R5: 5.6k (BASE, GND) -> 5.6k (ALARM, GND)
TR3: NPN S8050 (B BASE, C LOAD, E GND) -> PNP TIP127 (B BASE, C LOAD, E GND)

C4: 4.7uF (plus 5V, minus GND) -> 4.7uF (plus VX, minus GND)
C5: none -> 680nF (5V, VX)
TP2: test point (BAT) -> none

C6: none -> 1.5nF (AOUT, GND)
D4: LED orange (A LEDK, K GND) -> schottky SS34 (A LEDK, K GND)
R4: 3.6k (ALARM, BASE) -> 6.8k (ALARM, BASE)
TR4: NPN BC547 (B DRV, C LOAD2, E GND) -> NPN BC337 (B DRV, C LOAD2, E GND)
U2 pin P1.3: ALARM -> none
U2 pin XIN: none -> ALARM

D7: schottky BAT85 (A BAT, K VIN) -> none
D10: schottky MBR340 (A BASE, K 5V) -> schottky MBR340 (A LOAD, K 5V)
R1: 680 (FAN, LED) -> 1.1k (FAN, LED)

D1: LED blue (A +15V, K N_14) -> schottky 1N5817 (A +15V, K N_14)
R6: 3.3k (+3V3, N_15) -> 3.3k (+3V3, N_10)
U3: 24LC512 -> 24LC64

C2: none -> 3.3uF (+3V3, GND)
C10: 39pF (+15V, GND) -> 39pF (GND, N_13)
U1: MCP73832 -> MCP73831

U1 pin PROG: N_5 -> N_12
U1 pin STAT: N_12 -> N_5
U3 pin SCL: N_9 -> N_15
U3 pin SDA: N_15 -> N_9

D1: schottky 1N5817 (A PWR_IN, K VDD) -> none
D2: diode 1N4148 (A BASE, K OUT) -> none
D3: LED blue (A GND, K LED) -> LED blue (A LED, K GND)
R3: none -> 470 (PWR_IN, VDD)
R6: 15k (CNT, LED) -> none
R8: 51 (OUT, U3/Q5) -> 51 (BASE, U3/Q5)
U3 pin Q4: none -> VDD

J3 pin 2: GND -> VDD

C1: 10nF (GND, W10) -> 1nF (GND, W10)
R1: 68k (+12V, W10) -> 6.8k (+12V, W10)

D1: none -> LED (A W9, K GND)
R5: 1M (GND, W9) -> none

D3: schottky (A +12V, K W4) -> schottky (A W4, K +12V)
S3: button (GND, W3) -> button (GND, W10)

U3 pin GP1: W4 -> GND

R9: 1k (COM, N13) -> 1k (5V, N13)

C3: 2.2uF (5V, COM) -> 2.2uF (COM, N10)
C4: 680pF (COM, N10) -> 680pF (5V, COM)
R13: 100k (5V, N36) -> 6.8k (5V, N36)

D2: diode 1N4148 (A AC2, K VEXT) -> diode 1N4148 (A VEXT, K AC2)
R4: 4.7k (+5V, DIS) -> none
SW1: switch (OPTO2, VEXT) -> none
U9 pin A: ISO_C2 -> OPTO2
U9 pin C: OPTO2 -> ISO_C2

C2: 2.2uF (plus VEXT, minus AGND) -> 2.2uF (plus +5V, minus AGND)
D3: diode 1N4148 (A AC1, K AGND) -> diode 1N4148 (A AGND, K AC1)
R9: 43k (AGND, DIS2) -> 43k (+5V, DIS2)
========
:: EXERCISE PROMPT ::
Your answer must be the data above, copied exactly from its first line through the line containing "R1: 68k (+12V, W10) -> 6.8k (+12V, W10)", and nothing more.

:: SOLUTION ::
R5: 5.6k (BASE, GND) -> 5.6k (ALARM, GND)
TR3: NPN S8050 (B BASE, C LOAD, E GND) -> PNP TIP127 (B BASE, C LOAD, E GND)

C4: 4.7uF (plus 5V, minus GND) -> 4.7uF (plus VX, minus GND)
C5: none -> 680nF (5V, VX)
TP2: test point (BAT) -> none

C6: none -> 1.5nF (AOUT, GND)
D4: LED orange (A LEDK, K GND) -> schottky SS34 (A LEDK, K GND)
R4: 3.6k (ALARM, BASE) -> 6.8k (ALARM, BASE)
TR4: NPN BC547 (B DRV, C LOAD2, E GND) -> NPN BC337 (B DRV, C LOAD2, E GND)
U2 pin P1.3: ALARM -> none
U2 pin XIN: none -> ALARM

D7: schottky BAT85 (A BAT, K VIN) -> none
D10: schottky MBR340 (A BASE, K 5V) -> schottky MBR340 (A LOAD, K 5V)
R1: 680 (FAN, LED) -> 1.1k (FAN, LED)

D1: LED blue (A +15V, K N_14) -> schottky 1N5817 (A +15V, K N_14)
R6: 3.3k (+3V3, N_15) -> 3.3k (+3V3, N_10)
U3: 24LC512 -> 24LC64

C2: none -> 3.3uF (+3V3, GND)
C10: 39pF (+15V, GND) -> 39pF (GND, N_13)
U1: MCP73832 -> MCP73831

U1 pin PROG: N_5 -> N_12
U1 pin STAT: N_12 -> N_5
U3 pin SCL: N_9 -> N_15
U3 pin SDA: N_15 -> N_9

D1: schottky 1N5817 (A PWR_IN, K VDD) -> none
D2: diode 1N4148 (A BASE, K OUT) -> none
D3: LED blue (A GND, K LED) -> LED blue (A LED, K GND)
R3: none -> 470 (PWR_IN, VDD)
R6: 15k (CNT, LED) -> none
R8: 51 (OUT, U3/Q5) -> 51 (BASE, U3/Q5)
U3 pin Q4: none -> VDD

J3 pin 2: GND -> VDD

C1: 10nF (GND, W10) -> 1nF (GND, W10)
R1: 68k (+12V, W10) -> 6.8k (+12V, W10)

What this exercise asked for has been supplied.